Provided material:
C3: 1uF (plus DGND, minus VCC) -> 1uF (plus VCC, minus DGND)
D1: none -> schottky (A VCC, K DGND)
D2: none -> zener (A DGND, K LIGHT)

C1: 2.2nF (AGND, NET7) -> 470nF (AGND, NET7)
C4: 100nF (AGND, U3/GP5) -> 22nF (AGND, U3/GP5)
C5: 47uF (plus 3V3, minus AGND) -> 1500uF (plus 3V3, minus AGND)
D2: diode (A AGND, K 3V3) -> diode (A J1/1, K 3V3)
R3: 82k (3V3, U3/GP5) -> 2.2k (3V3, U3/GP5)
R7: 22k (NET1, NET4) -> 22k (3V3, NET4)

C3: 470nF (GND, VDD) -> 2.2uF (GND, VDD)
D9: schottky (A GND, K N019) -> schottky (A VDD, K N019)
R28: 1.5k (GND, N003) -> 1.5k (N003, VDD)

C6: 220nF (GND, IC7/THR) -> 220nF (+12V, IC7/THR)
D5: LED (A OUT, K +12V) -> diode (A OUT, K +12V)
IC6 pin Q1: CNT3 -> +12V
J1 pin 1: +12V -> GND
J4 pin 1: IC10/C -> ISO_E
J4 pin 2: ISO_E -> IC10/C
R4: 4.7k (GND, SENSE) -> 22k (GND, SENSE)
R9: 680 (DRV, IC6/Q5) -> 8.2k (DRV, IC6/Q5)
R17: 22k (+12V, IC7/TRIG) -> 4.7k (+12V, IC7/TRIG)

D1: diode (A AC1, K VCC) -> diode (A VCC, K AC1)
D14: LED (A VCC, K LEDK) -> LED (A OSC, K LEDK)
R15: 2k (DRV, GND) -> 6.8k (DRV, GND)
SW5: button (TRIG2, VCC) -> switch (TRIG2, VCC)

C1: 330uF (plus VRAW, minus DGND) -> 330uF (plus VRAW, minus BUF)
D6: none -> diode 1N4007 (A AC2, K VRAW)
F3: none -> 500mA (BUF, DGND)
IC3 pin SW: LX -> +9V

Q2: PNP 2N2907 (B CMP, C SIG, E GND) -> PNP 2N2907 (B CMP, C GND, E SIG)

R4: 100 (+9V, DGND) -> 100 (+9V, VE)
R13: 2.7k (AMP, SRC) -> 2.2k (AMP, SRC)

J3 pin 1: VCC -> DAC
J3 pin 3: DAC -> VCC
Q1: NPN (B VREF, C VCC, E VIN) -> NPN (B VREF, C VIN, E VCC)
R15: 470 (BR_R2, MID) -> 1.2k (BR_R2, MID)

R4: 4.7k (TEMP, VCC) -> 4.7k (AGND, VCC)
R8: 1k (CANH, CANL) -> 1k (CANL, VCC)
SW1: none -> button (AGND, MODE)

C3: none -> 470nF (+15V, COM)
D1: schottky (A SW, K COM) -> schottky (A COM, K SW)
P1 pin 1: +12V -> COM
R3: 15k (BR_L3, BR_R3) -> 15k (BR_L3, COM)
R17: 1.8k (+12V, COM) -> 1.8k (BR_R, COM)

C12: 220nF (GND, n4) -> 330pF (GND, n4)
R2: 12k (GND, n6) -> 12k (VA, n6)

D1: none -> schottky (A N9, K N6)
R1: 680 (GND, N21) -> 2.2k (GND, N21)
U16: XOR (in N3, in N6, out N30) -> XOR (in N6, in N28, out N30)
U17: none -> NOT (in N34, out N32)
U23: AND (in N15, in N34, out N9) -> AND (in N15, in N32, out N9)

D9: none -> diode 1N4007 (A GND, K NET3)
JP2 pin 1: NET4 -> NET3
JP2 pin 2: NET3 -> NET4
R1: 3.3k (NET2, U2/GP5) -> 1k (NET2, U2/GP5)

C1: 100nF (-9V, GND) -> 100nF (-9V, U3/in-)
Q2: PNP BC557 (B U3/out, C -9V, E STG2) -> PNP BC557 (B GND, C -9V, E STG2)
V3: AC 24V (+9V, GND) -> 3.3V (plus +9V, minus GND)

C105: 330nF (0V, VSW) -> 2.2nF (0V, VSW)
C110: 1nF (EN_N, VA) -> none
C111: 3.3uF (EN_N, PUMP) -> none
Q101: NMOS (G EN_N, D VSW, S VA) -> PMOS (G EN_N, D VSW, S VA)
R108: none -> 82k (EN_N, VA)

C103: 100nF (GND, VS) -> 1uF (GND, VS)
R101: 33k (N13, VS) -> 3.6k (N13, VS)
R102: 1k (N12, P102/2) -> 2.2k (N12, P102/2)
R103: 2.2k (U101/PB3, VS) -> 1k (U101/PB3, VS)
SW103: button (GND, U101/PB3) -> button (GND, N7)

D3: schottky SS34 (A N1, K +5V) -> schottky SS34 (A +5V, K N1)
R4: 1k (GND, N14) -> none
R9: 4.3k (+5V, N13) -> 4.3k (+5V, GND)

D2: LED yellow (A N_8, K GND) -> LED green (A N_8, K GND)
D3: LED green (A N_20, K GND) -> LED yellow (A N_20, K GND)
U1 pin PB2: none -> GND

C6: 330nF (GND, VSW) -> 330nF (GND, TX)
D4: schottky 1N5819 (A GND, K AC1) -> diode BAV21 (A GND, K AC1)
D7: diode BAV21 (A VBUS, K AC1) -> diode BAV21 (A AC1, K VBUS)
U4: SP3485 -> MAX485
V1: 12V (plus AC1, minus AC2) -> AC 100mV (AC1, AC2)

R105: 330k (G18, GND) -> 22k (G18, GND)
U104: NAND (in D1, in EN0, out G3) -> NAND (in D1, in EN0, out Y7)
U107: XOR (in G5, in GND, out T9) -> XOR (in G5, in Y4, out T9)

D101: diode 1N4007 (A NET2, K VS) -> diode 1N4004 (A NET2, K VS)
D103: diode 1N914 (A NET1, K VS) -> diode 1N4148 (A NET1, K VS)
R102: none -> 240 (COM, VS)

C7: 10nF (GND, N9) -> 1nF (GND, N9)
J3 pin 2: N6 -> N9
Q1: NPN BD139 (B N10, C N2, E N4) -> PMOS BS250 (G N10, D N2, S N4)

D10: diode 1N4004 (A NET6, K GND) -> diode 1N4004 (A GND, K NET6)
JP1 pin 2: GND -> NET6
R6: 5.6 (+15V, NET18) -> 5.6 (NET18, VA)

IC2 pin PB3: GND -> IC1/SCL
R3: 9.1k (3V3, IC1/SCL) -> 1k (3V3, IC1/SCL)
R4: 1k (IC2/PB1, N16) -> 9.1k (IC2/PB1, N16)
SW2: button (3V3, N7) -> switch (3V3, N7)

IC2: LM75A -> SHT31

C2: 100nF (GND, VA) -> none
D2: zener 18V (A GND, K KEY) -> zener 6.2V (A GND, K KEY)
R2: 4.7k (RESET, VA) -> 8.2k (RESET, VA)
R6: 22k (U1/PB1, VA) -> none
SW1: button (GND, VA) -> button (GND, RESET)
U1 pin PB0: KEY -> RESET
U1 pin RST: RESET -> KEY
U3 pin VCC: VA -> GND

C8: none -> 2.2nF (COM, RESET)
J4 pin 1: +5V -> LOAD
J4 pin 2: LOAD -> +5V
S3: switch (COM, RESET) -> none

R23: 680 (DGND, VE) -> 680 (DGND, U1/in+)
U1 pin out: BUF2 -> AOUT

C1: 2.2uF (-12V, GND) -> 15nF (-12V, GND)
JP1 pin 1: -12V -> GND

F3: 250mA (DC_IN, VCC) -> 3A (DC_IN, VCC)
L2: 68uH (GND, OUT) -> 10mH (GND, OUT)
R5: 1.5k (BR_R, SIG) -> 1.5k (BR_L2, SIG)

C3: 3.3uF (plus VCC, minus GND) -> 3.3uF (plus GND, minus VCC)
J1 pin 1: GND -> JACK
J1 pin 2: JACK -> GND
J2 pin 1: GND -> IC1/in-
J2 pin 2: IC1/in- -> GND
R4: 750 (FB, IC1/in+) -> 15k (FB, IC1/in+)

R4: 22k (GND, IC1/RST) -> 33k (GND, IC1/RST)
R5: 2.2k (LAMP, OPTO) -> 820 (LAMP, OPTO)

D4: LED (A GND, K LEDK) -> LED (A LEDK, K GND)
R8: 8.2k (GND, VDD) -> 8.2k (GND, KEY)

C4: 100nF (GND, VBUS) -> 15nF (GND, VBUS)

Your goal: Copy range, inclusive: the line holding "R102: 1k (N12, P102/2) -> 2.2k (N12, P102/2)" to the line holding "R9: 4.3k (+5V, N13) -> 4.3k (+5V, GND)". Reproduce exactly those lines of the records above and no others.

Task result:
R102: 1k (N12, P102/2) -> 2.2k (N12, P102/2)
R103: 2.2k (U101/PB3, VS) -> 1k (U101/PB3, VS)
SW103: button (GND, U101/PB3) -> button (GND, N7)

D3: schottky SS34 (A N1, K +5V) -> schottky SS34 (A +5V, K N1)
R4: 1k (GND, N14) -> none
R9: 4.3k (+5V, N13) -> 4.3k (+5V, GND)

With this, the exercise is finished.